### Activity
Return each entry word for word. Leave the images out.

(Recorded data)
__________

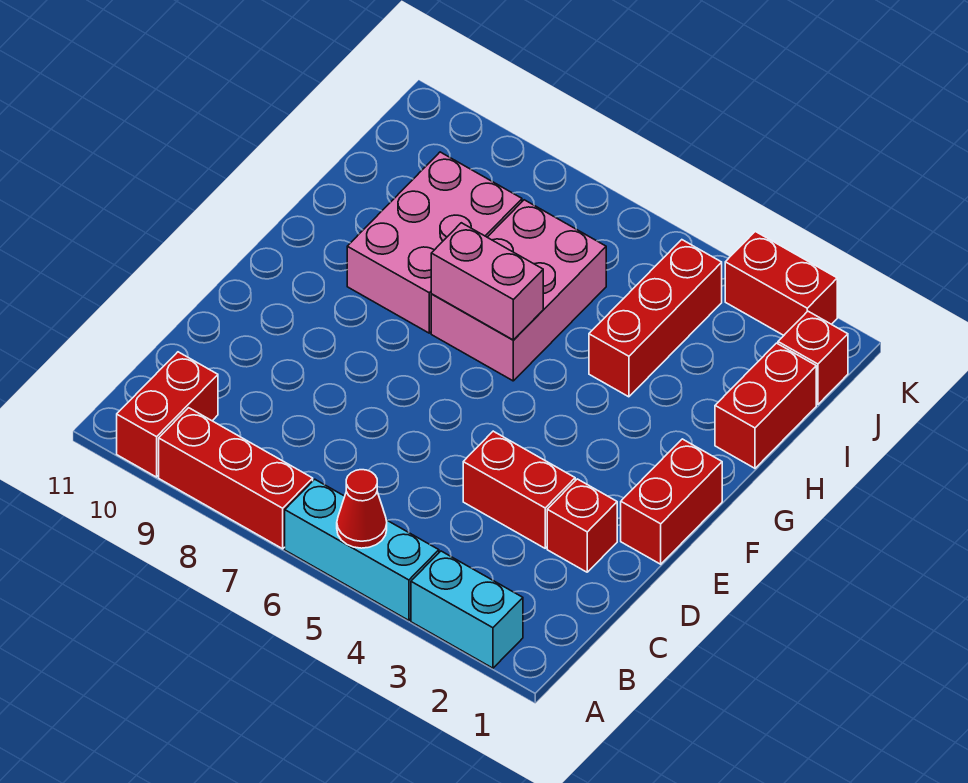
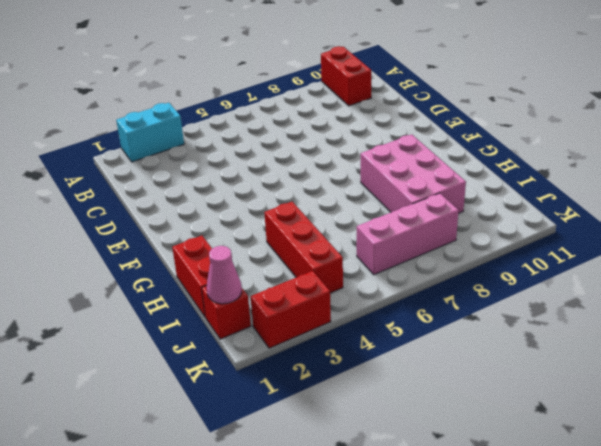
pink cone J1 level 2 -> none
pink brick J6:J8 level 1 -> none
none -> cyan brick A4:A6 level 1
none -> red brick A7:A9 level 1
none -> red brick D2 level 1

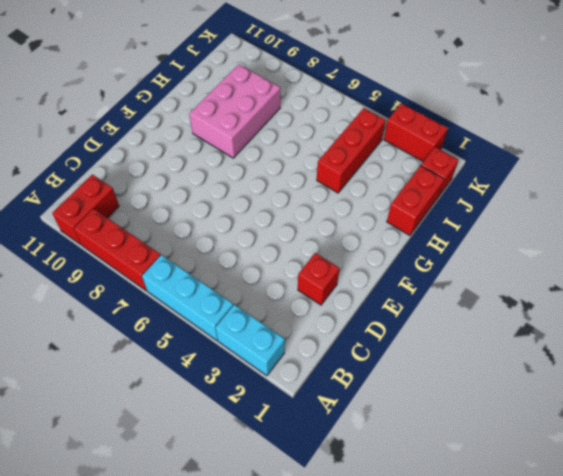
none -> red brick D3:D4 level 1
none -> red brick E1:F1 level 1
none -> pink brick G6:I7 level 1

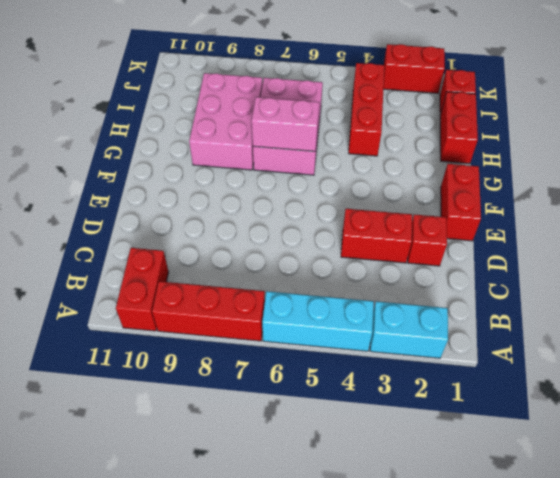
none -> red cone A5 level 2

__________

### Solution to this problem
pink cone J1 level 2 -> none
pink brick J6:J8 level 1 -> none
none -> cyan brick A4:A6 level 1
none -> red brick A7:A9 level 1
none -> red brick D2 level 1

none -> red brick D3:D4 level 1
none -> red brick E1:F1 level 1
none -> pink brick G6:I7 level 1

none -> red cone A5 level 2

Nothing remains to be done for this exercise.